THE EXERCISE
Copy out word for word everything from the line containing "gray arrow: moved 2 px down" down to the end of the records below, but leave out the pictures.

THE DATA

▬▬▬▬▬▬▬▬▬▬

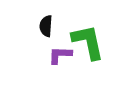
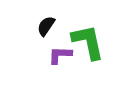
black semicircle: rotated 30 degrees clockwise
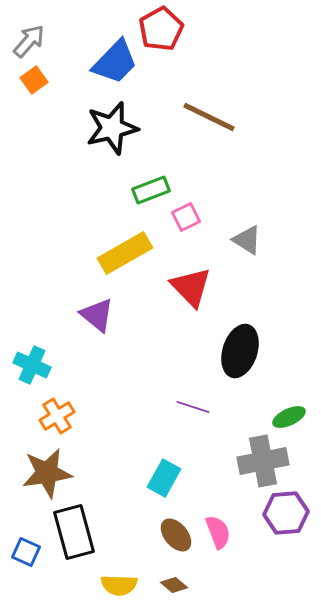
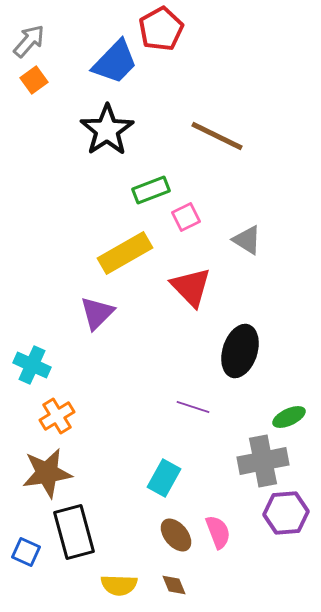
brown line: moved 8 px right, 19 px down
black star: moved 5 px left, 2 px down; rotated 20 degrees counterclockwise
purple triangle: moved 2 px up; rotated 36 degrees clockwise
brown diamond: rotated 28 degrees clockwise
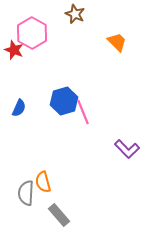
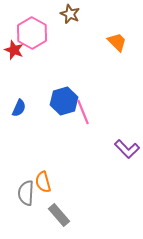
brown star: moved 5 px left
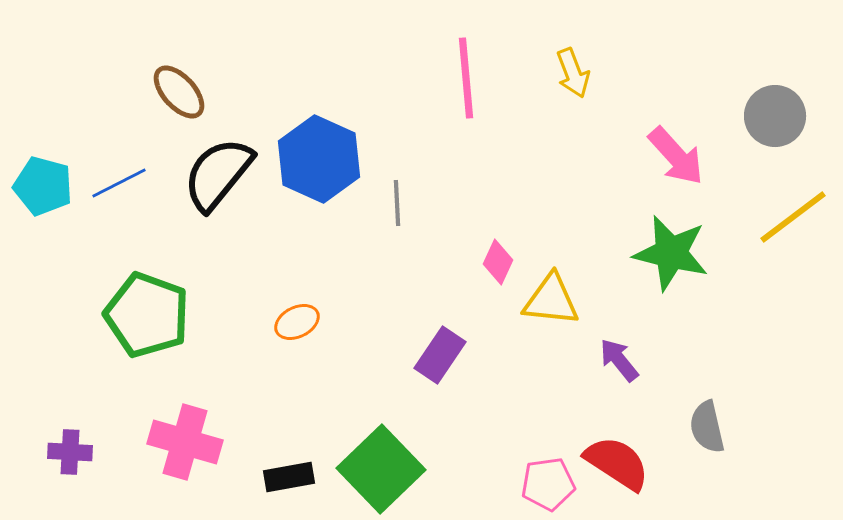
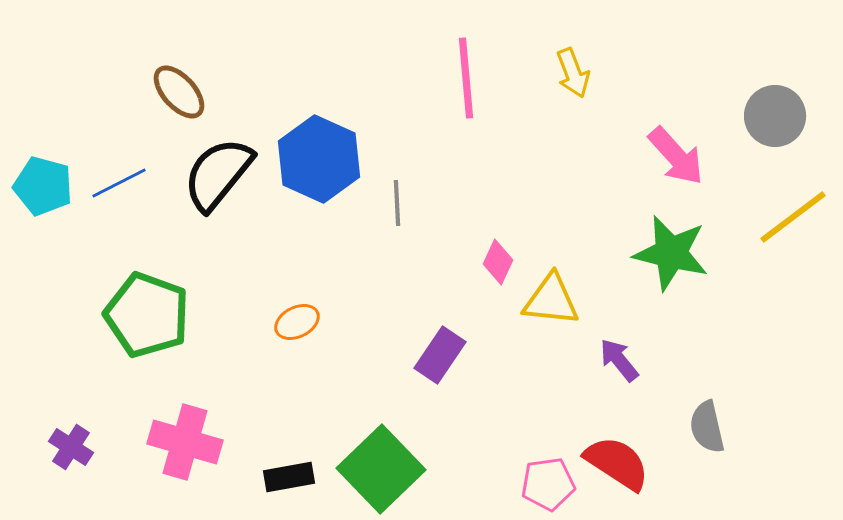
purple cross: moved 1 px right, 5 px up; rotated 30 degrees clockwise
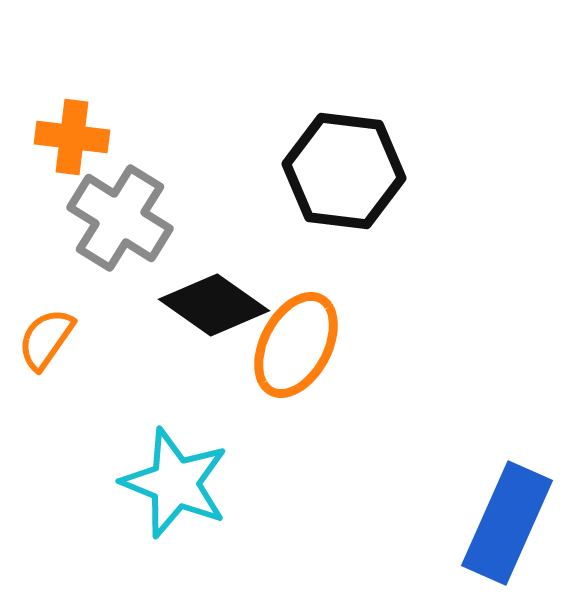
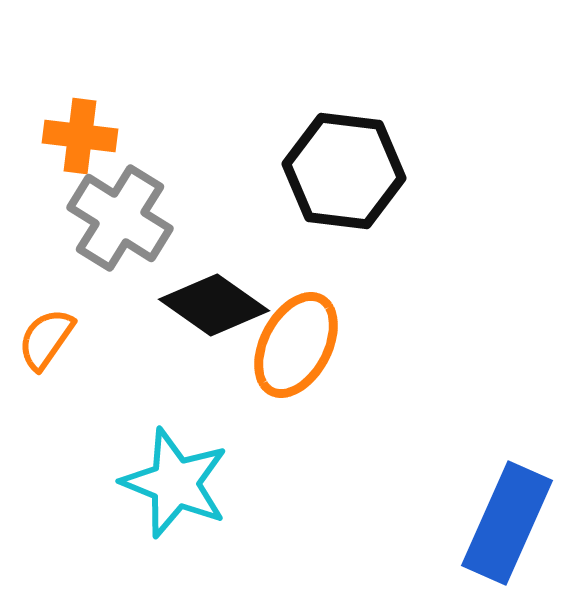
orange cross: moved 8 px right, 1 px up
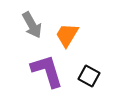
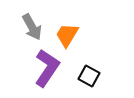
gray arrow: moved 2 px down
purple L-shape: moved 3 px up; rotated 51 degrees clockwise
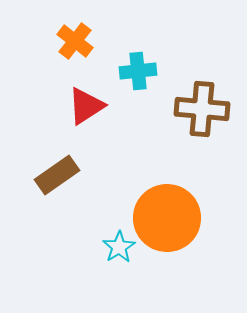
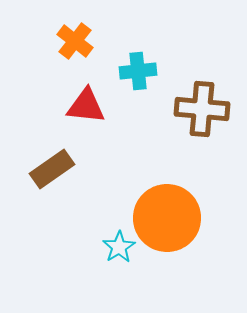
red triangle: rotated 39 degrees clockwise
brown rectangle: moved 5 px left, 6 px up
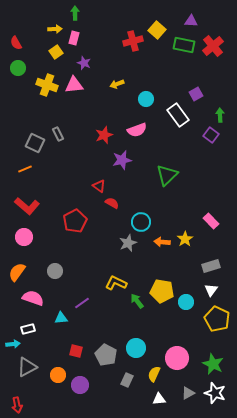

▬▬▬▬▬▬▬▬▬▬

COMPLETED EXERCISE
gray arrow: moved 2 px down
purple L-shape: moved 3 px up; rotated 51 degrees clockwise
red triangle: rotated 39 degrees clockwise
brown rectangle: moved 5 px left, 6 px up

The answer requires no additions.